ACTIVITY — The lines below, from the one holding "black circle: (326, 102) -> (201, 86), moved" through the one holding "black triangle: (181, 42)", are to be restated word for word, with all images left out.

═══ RECORDS SUPPLIED ═══

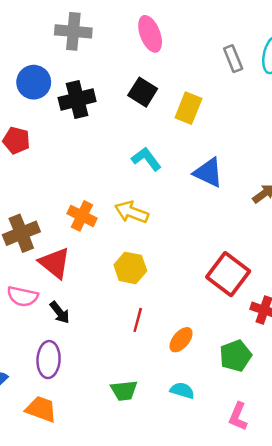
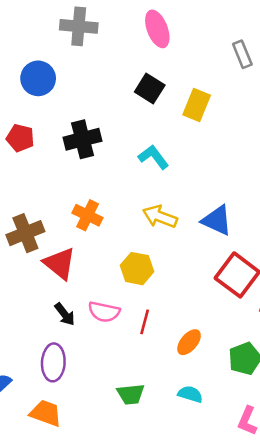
black cross: (77, 100) -> (82, 139), moved
blue triangle: (208, 173) -> (217, 220), moved
yellow arrow: (132, 212) -> (160, 217), moved
pink semicircle: (23, 296) -> (104, 312), moved

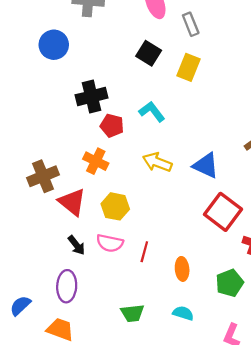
gray rectangle: (242, 54) -> (191, 24), moved
red pentagon: (20, 138) -> (112, 126), moved
yellow hexagon: (137, 269) -> (115, 206), moved
orange ellipse: (189, 342) -> (182, 269), turned -45

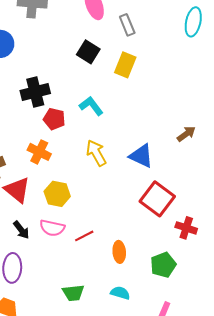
yellow arrow: (157, 162) -> (96, 153), turned 40
red line: (144, 252) -> (84, 236), turned 48

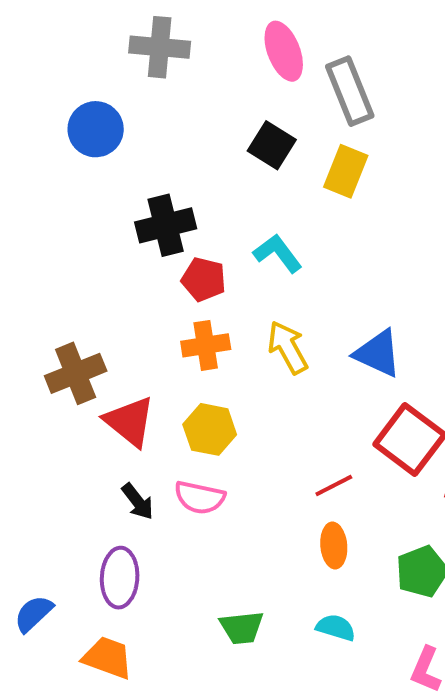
gray rectangle: (127, 25) -> (350, 91), size x1.5
orange cross: (39, 152) -> (206, 345), moved, turned -35
red line: (84, 236) -> (334, 485), moved

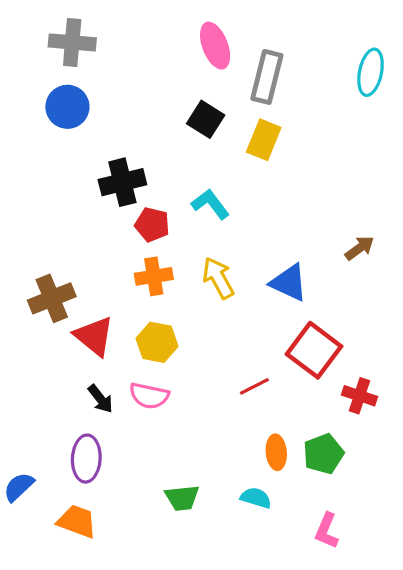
gray cross: (160, 47) -> (72, 42), moved
gray rectangle: (350, 91) -> (267, 77), turned 36
orange ellipse: (334, 546) -> (276, 452), moved

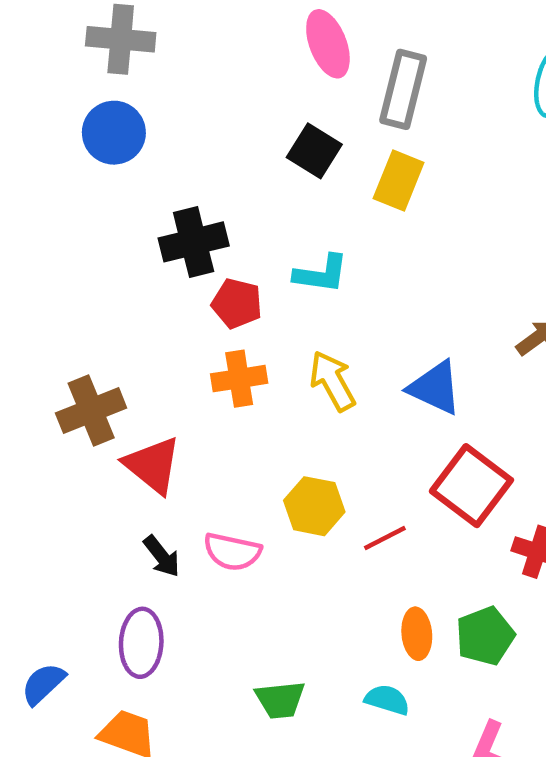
cyan L-shape: (210, 204) -> (321, 274), turned 135
yellow hexagon: (157, 342) -> (314, 506), moved

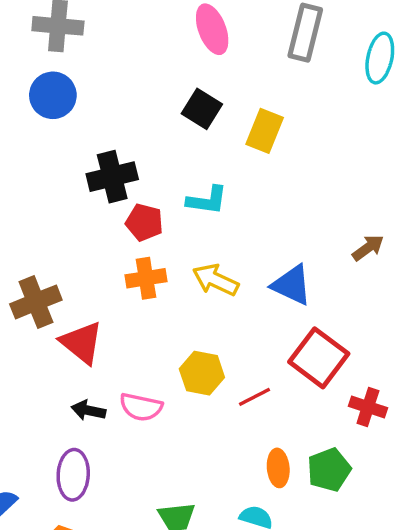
gray rectangle: (403, 89) -> (305, 33), moved
yellow arrow: (333, 381) -> (216, 280), turned -36
black arrow: (162, 556) -> (88, 410), turned 140

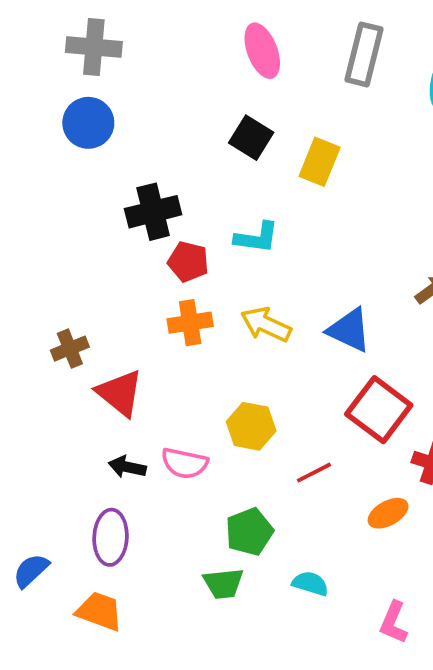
brown cross: (36, 302) -> (70, 349), size x0.7
red line: (254, 397) -> (314, 473), moved
orange ellipse: (278, 468) -> (388, 513), moved, turned 66
green pentagon: (329, 470) -> (249, 532), moved

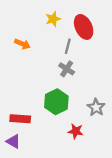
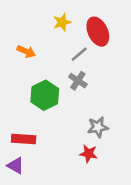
gray line: (68, 46) -> (79, 54), turned 35
green hexagon: (56, 102) -> (45, 95), moved
gray star: (96, 107) -> (98, 127), moved, turned 30

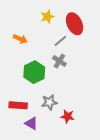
gray star: (98, 127) -> (49, 102), moved
purple triangle: (16, 166) -> (31, 123), moved

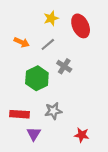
gray line: (60, 41) -> (48, 44), moved
red star: (67, 116) -> (82, 135), moved
purple triangle: (31, 123) -> (34, 134), turned 32

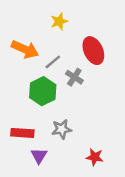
red ellipse: (81, 26) -> (93, 51), moved
orange arrow: (22, 42) -> (25, 49), size x1.5
gray line: (48, 44) -> (53, 62), moved

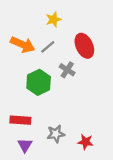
gray line: (53, 62) -> (48, 47), moved
gray star: (62, 129) -> (56, 134), moved
purple triangle: (39, 156) -> (25, 145), moved

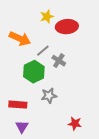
red ellipse: (84, 46) -> (67, 27), moved, turned -70
gray line: (48, 47) -> (43, 51), moved
gray star: (56, 134) -> (49, 96), moved

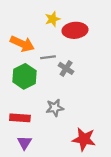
gray line: (43, 51) -> (48, 57), turned 32
green hexagon: (34, 72) -> (24, 76), moved
red star: (75, 124) -> (84, 139), size x1.5

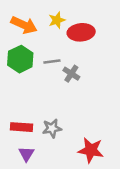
orange arrow: (22, 44) -> (24, 25), moved
green hexagon: (24, 76) -> (20, 59), moved
gray star: (55, 108) -> (52, 128), moved

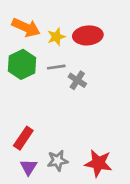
yellow star: (57, 20) -> (56, 37), moved
red rectangle: (22, 127) -> (23, 138), turned -60
gray star: (52, 128) -> (58, 161), moved

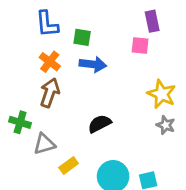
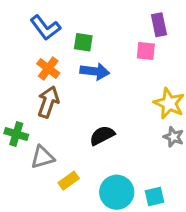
blue L-shape: (47, 24) -> (45, 28), turned -32

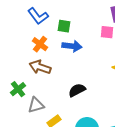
brown arrow: (48, 102) -> (40, 67), turned -90
green cross: (16, 134) -> (18, 89), turned 35

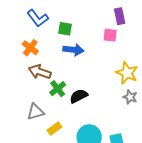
orange cross: (40, 44) -> (30, 48), moved
green cross: (18, 89) -> (58, 89), moved

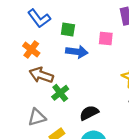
pink square: (110, 35) -> (106, 38), moved
black semicircle: (79, 96) -> (89, 113), moved

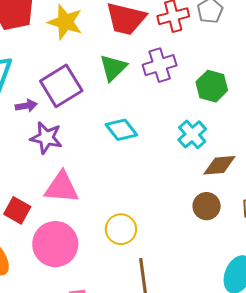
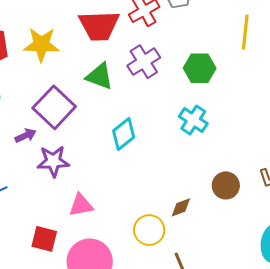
green triangle: (113, 68) -> (100, 76), turned -40
cyan diamond: (121, 130) -> (124, 134), turned -76
brown diamond: (219, 165) -> (181, 207), moved, size x0.7
pink triangle: (62, 187) -> (81, 205), size x0.7

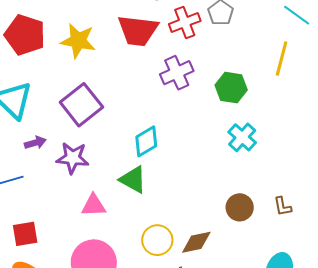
green triangle: (100, 76) -> (133, 180), moved
cyan cross: (193, 120) -> (242, 137), moved
purple arrow: (26, 136) -> (35, 143), moved
brown diamond: (181, 207) -> (196, 242), moved, size x1.4
red square: (44, 239) -> (25, 234), moved, turned -32

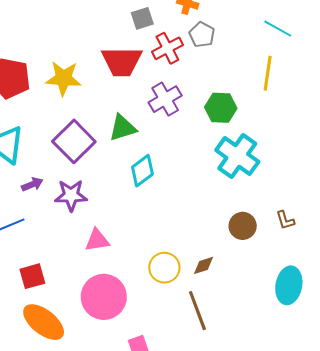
cyan cross: (242, 137) -> (237, 156), size x1.5
green triangle: (133, 180) -> (123, 128), moved, turned -40
brown diamond: (196, 242) -> (203, 265), size x0.7

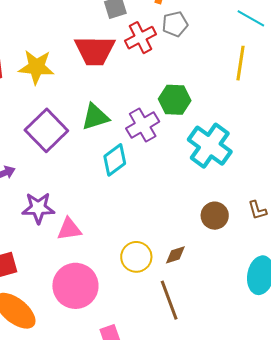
gray pentagon: (202, 35) -> (175, 24), turned 30
purple cross: (165, 99) -> (143, 125), moved
green hexagon: (221, 108) -> (175, 100), moved
purple star: (71, 195) -> (38, 208), moved

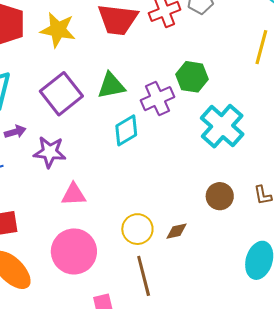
purple star: (38, 208) -> (50, 152), moved
brown line: (169, 300) -> (144, 276), moved

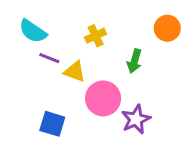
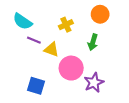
orange circle: (167, 28) -> (100, 14), moved

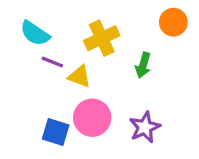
orange circle: (100, 14) -> (173, 22), moved
yellow cross: (66, 25) -> (102, 38), size x1.5
pink circle: (71, 68) -> (92, 118), moved

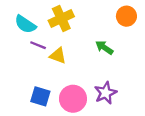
yellow cross: (102, 38) -> (61, 18), moved
green arrow: (143, 65) -> (104, 48), turned 108
pink circle: (92, 118) -> (73, 99), moved

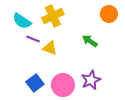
blue square: (40, 96) -> (35, 83), turned 36

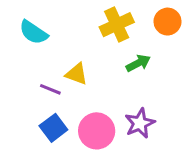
yellow cross: (53, 16) -> (117, 25), moved
purple line: (33, 39) -> (50, 89), moved
green arrow: (90, 41) -> (138, 63), turned 119

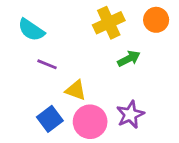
yellow triangle: (77, 74) -> (76, 90), moved
purple line: (50, 89) -> (47, 64), moved

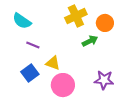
orange circle: (156, 20) -> (105, 23), moved
purple star: (130, 115) -> (104, 80), moved, turned 30
blue square: (50, 119) -> (30, 73), moved

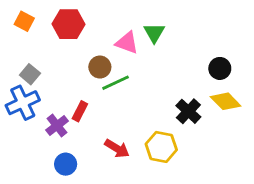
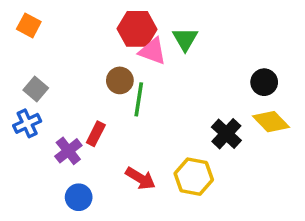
red hexagon: (68, 24) -> (137, 29), moved
green line: (116, 83) -> (139, 99), turned -56
blue cross: (23, 103) -> (27, 123), size x0.7

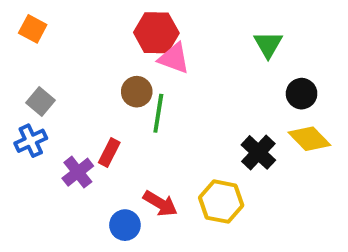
green triangle: (185, 39) -> (268, 45), moved
blue circle: (79, 197) -> (125, 225), moved

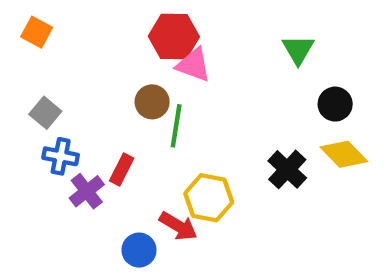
blue cross: (31, 141) -> (61, 156), moved, turned 36
yellow hexagon: (221, 202) -> (209, 198), moved

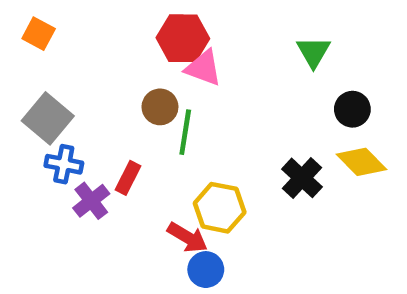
gray square: (45, 113) -> (48, 118), size x1.5
blue circle: (139, 250) -> (206, 270), moved

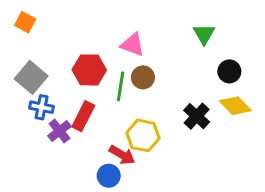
red hexagon: (183, 38) -> (89, 70), moved
brown circle: (160, 107) -> (143, 77), moved
red rectangle: (128, 178) -> (83, 116), size x1.4
blue circle: (206, 270) -> (109, 176), moved

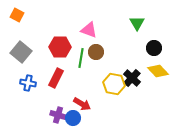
blue cross: (42, 107) -> (28, 83), moved
purple cross: (59, 131) -> (58, 115), moved, turned -35
yellow hexagon: (143, 135) -> (114, 84), moved

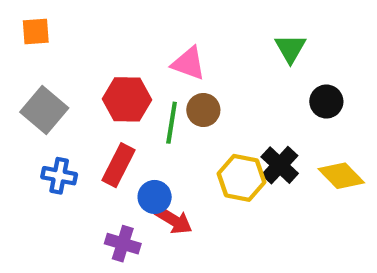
orange square: (17, 15) -> (36, 32), turned -32
yellow diamond: (158, 71) -> (341, 176), moved
blue circle: (73, 118) -> (155, 197), moved

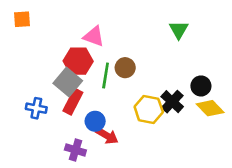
pink triangle: (188, 63) -> (94, 36), moved
black circle: (326, 102) -> (201, 86), moved
gray square: (44, 110) -> (68, 82), moved

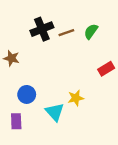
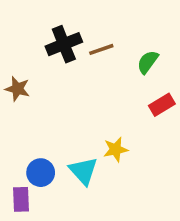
green semicircle: (91, 31) -> (148, 62), moved
blue circle: (27, 94) -> (41, 173), moved
purple rectangle: (16, 121) -> (21, 199), moved

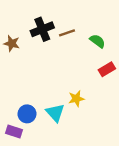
green semicircle: (148, 62) -> (97, 41), turned 91
brown star: (17, 89) -> (12, 43), moved
purple rectangle: (21, 199) -> (14, 131), turned -70

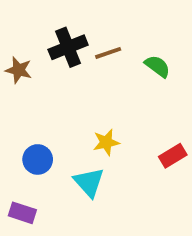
red rectangle: (107, 69) -> (173, 156), moved
yellow star: (76, 99) -> (106, 142), moved
blue circle: (27, 114) -> (38, 159), moved

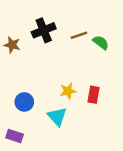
brown line: (108, 53) -> (79, 35), moved
red rectangle: (173, 156) -> (93, 95), moved, turned -49

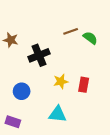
black cross: (44, 30) -> (39, 55), moved
cyan triangle: (57, 117) -> (58, 114), moved, turned -42

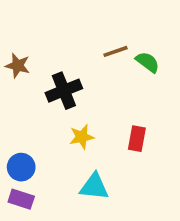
yellow star: (61, 81) -> (82, 137), moved
blue circle: (22, 91) -> (21, 167), moved

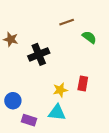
brown line: (116, 51) -> (67, 22), moved
yellow star: (82, 137) -> (60, 90), moved
purple rectangle: (21, 199) -> (29, 120), moved

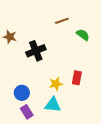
blue circle: (13, 101) -> (22, 93), moved
purple rectangle: (29, 120) -> (27, 112), turned 40

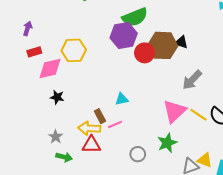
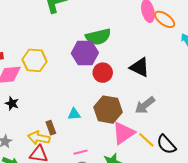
black triangle: (181, 42) -> (140, 67), size x1.5
brown hexagon: (163, 45) -> (108, 110), moved
pink line: (115, 124) -> (80, 152), moved

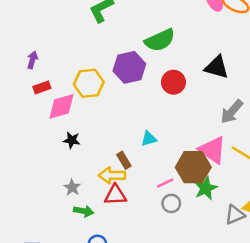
purple hexagon: (85, 53) -> (129, 67), moved
brown hexagon: (108, 110) -> (193, 167), moved
pink triangle: (124, 133) -> (212, 150), turned -40

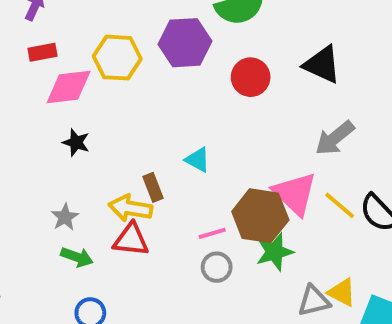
cyan triangle: (149, 139) -> (198, 160), turned 35

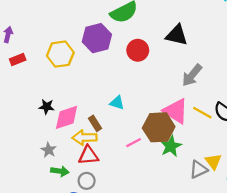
pink diamond: (69, 87) -> (67, 117), moved
gray circle: (217, 267) -> (87, 181), moved
yellow triangle: (342, 292) -> (213, 161), turned 36

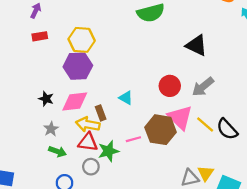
purple hexagon: (97, 38) -> (78, 66), moved
red circle: (138, 50) -> (170, 86), moved
black star: (47, 107) -> (46, 99), moved
green star: (171, 146) -> (108, 151), moved
gray circle: (87, 181) -> (91, 167), moved

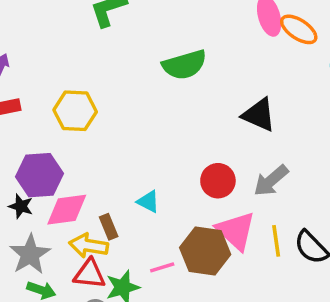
purple hexagon: (78, 66) -> (40, 175), moved
yellow line: (205, 125) -> (276, 241), turned 42
gray star: (51, 129) -> (30, 254), size x1.6

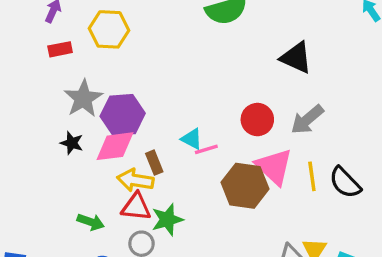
yellow hexagon: (75, 111) -> (109, 29), moved
purple hexagon: (40, 175) -> (123, 115), moved
gray star: (30, 254) -> (83, 98), moved
pink line: (162, 267) -> (206, 149), moved

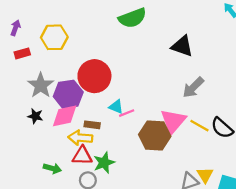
red circle: (257, 120) -> (94, 76), moved, size x1.5
brown rectangle: (154, 163) -> (92, 125), turned -56
pink triangle: (274, 167) -> (173, 121), turned 32
yellow line: (312, 176) -> (199, 126), turned -48

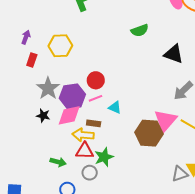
green semicircle: (132, 18) -> (140, 30), moved, size x0.7
red rectangle: (22, 53) -> (32, 60), turned -56
red circle: (94, 76) -> (96, 80), size x0.6
pink line: (127, 113) -> (96, 98), moved

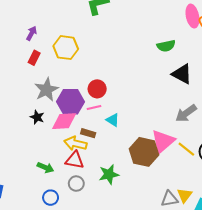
green semicircle: (140, 30) -> (166, 46), moved
green star: (104, 157) -> (109, 174), moved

═══

YOUR RESPONSE —
black circle: (326, 102) -> (201, 86), moved
gray square: (44, 110) -> (68, 82), moved

green semicircle: (91, 31) -> (148, 62), moved
blue circle: (27, 94) -> (41, 173), moved
purple rectangle: (16, 121) -> (21, 199), moved

green semicircle: (148, 62) -> (97, 41), turned 91
brown star: (17, 89) -> (12, 43), moved
purple rectangle: (21, 199) -> (14, 131), turned -70

red rectangle: (107, 69) -> (173, 156), moved
yellow star: (76, 99) -> (106, 142), moved
blue circle: (27, 114) -> (38, 159), moved

brown line: (108, 53) -> (79, 35), moved
red rectangle: (173, 156) -> (93, 95), moved, turned -49

black cross: (44, 30) -> (39, 55), moved
cyan triangle: (57, 117) -> (58, 114), moved, turned -42

yellow star: (61, 81) -> (82, 137), moved
blue circle: (22, 91) -> (21, 167), moved

brown line: (116, 51) -> (67, 22), moved
yellow star: (82, 137) -> (60, 90), moved
purple rectangle: (21, 199) -> (29, 120), moved

blue circle: (13, 101) -> (22, 93), moved
purple rectangle: (29, 120) -> (27, 112), turned 40

black triangle: (181, 42) -> (140, 67), size x1.5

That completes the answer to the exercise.